▶ **Work instruction**
Return only those lines of the records below in which "HALL" appears.

▶ **Change listing data**
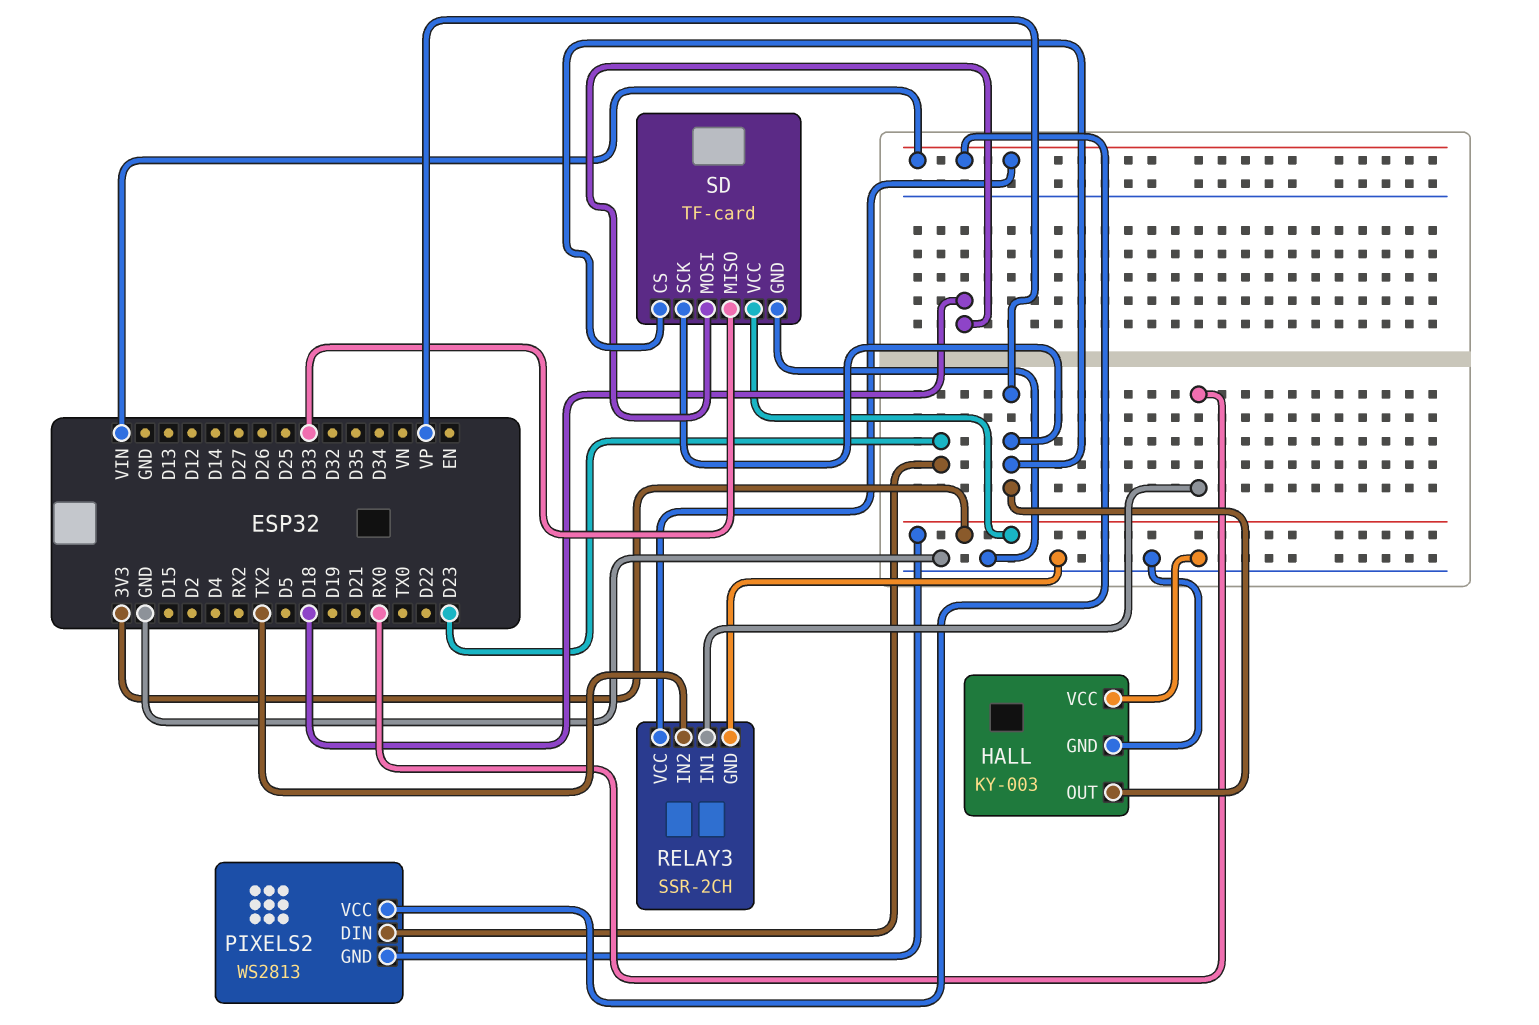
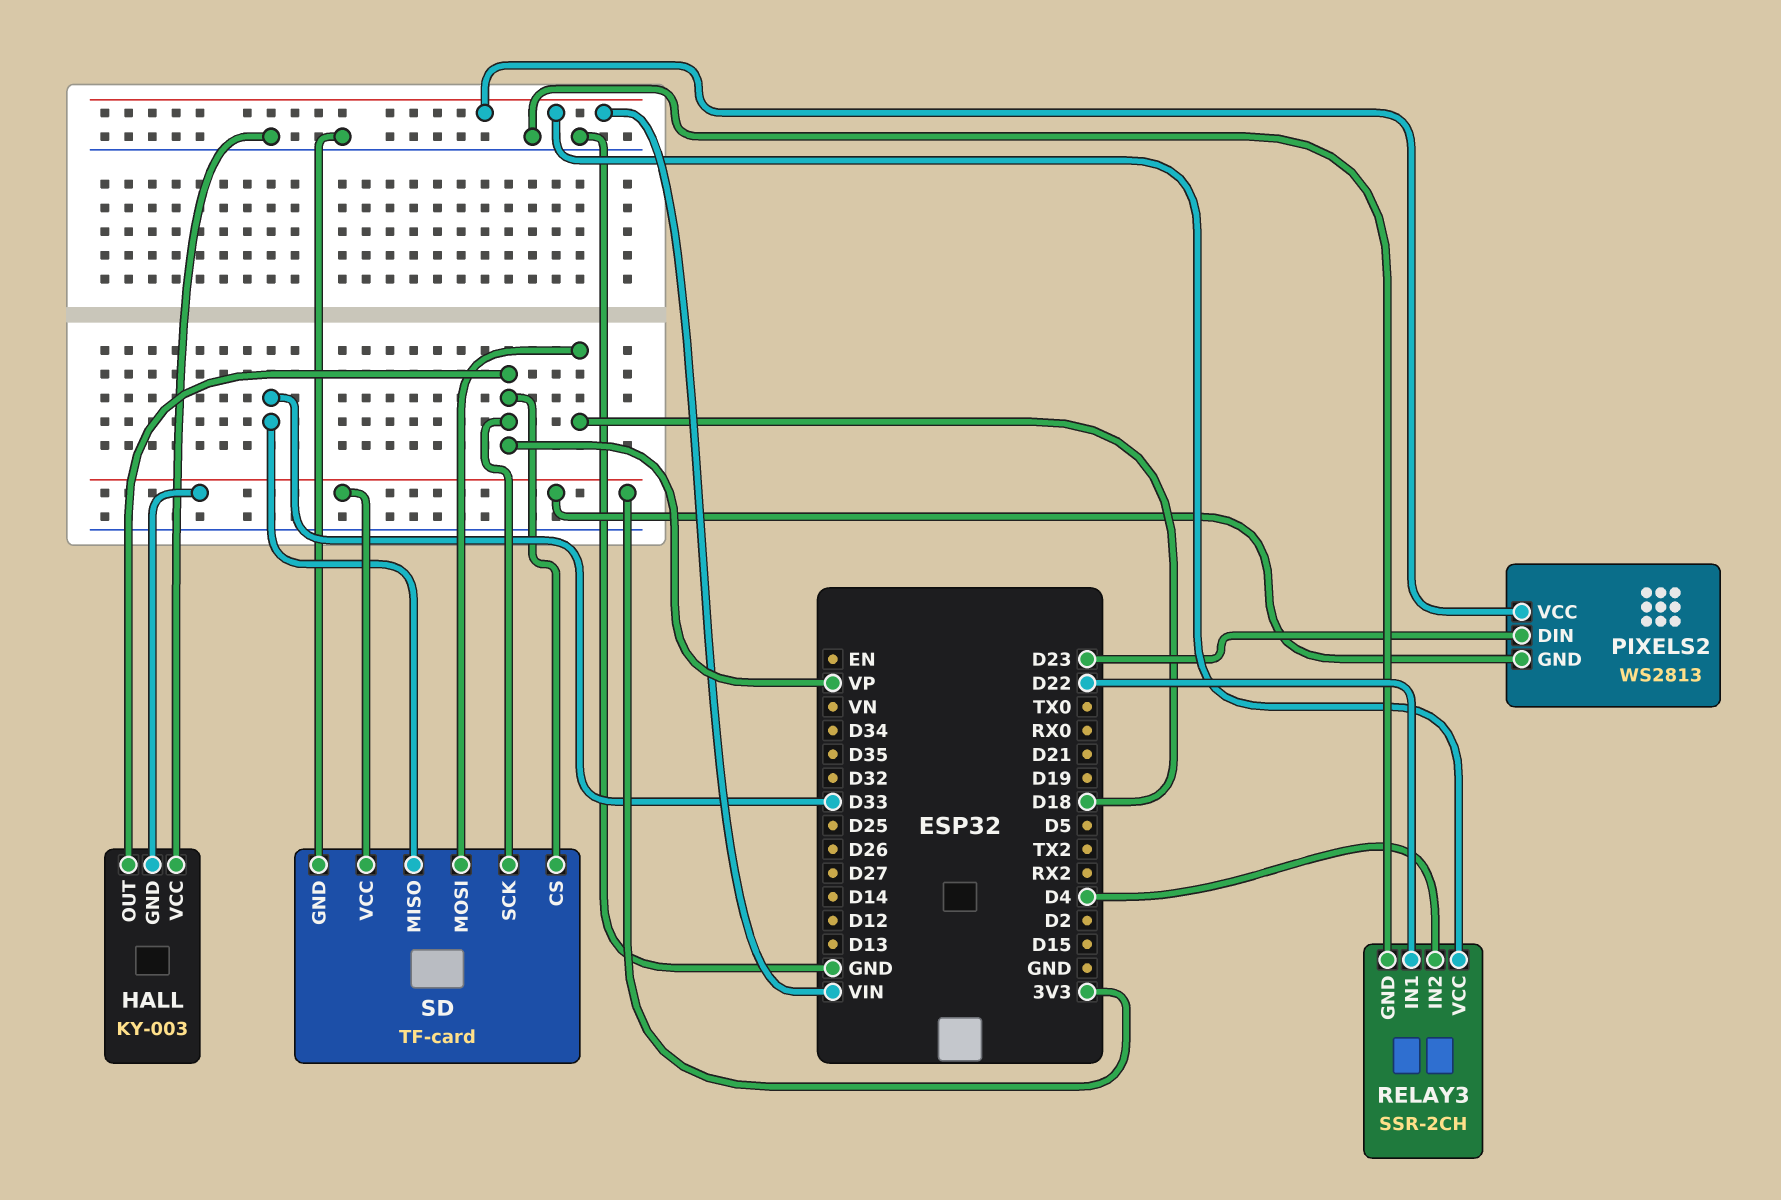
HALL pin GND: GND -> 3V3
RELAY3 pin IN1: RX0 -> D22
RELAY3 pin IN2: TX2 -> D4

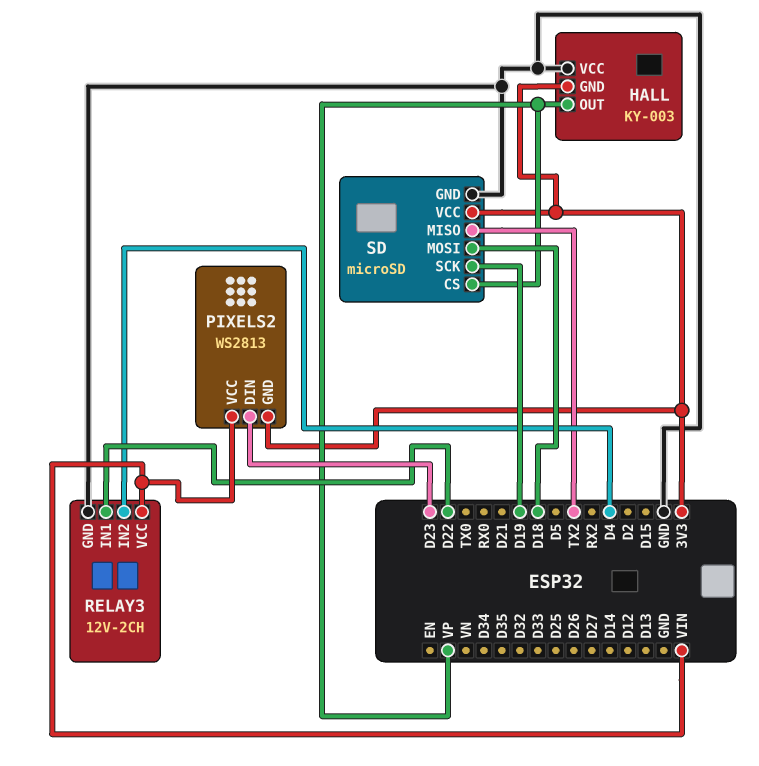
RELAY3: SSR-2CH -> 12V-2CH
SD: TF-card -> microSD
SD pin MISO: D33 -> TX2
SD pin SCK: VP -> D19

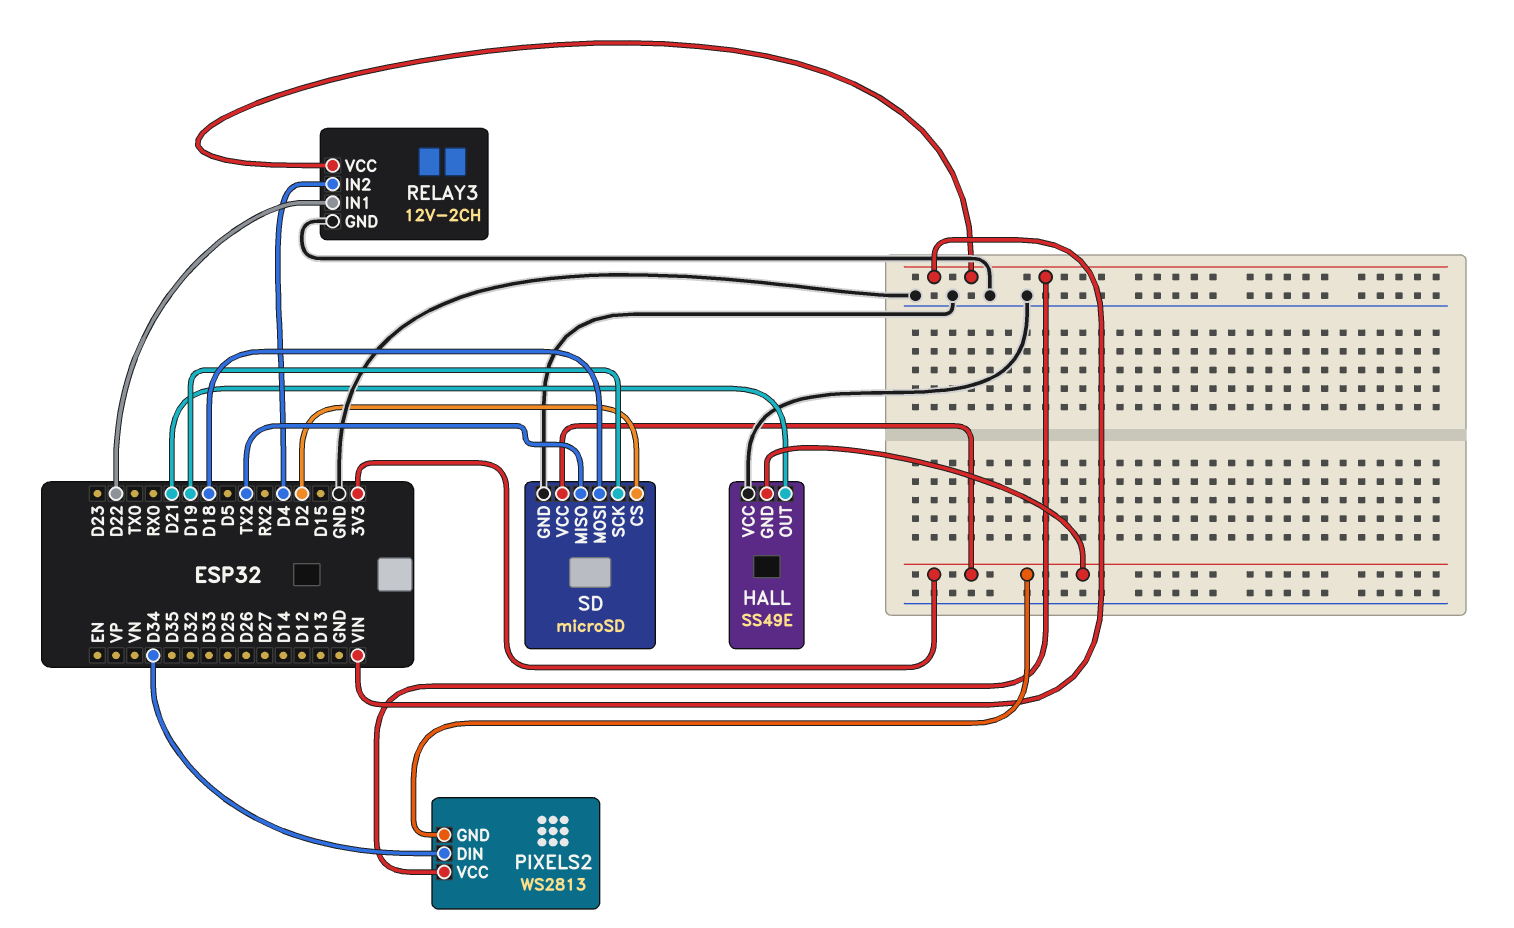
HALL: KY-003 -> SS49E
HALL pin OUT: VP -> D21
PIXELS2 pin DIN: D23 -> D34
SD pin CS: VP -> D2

▶ **Problem solution**
HALL pin GND: GND -> 3V3
HALL: KY-003 -> SS49E
HALL pin OUT: VP -> D21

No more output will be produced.